## EXERCISE BRIEF
This exercise calls for the line with "camera: 40 degrees right, 0 degrees up", the line with "turquoise cap [383,359,442,402] -> none", and all lines between them in the material below, output exactly and with no other lines.

## GIVEN ENTRIES
----

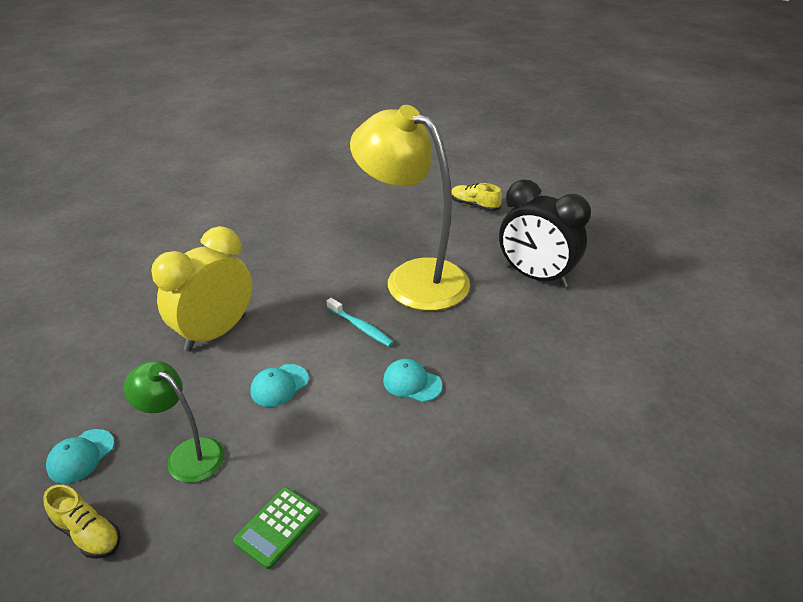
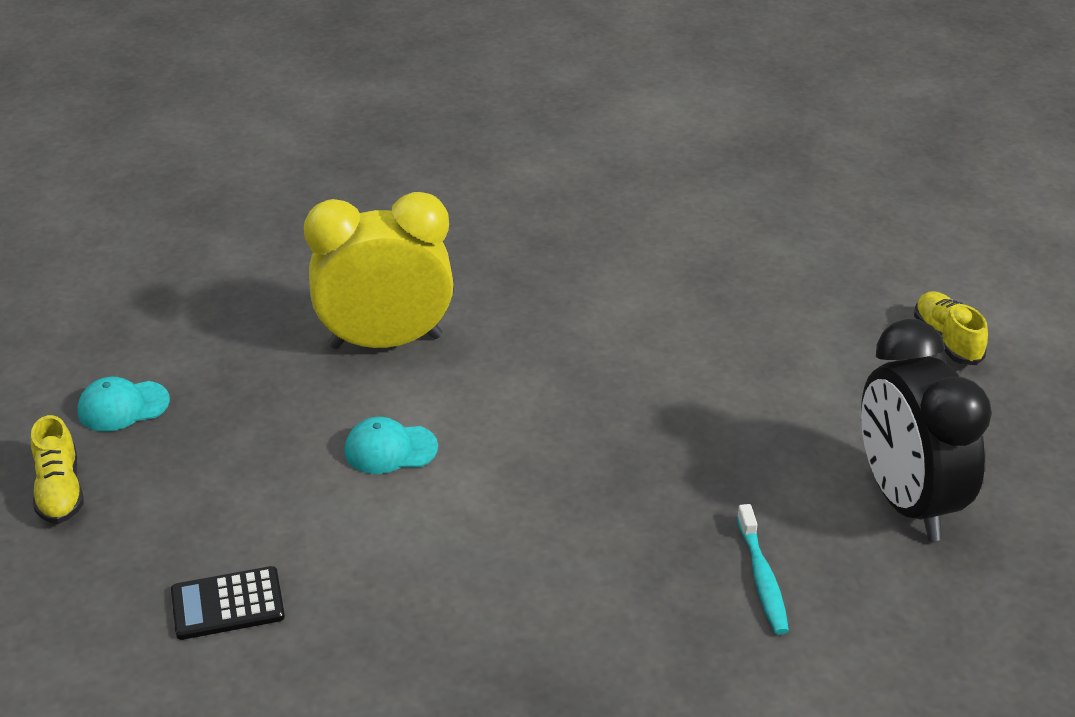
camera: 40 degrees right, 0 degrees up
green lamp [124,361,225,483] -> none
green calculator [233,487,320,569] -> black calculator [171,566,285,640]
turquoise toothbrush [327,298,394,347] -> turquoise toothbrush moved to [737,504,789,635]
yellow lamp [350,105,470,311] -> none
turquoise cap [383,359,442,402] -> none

----

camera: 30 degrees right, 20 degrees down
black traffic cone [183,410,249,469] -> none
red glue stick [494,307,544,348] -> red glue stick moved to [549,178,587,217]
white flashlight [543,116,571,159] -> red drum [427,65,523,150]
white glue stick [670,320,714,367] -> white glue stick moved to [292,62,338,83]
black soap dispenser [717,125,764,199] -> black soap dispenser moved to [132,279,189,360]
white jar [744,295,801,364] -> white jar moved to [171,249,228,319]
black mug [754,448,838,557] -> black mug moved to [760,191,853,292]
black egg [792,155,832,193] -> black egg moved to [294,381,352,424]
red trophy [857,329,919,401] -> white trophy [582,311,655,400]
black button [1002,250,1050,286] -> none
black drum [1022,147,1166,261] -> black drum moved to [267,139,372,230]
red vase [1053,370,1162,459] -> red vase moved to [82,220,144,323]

----

## PROBLEM SOLUTION
camera: 40 degrees right, 0 degrees up
green lamp [124,361,225,483] -> none
green calculator [233,487,320,569] -> black calculator [171,566,285,640]
turquoise toothbrush [327,298,394,347] -> turquoise toothbrush moved to [737,504,789,635]
yellow lamp [350,105,470,311] -> none
turquoise cap [383,359,442,402] -> none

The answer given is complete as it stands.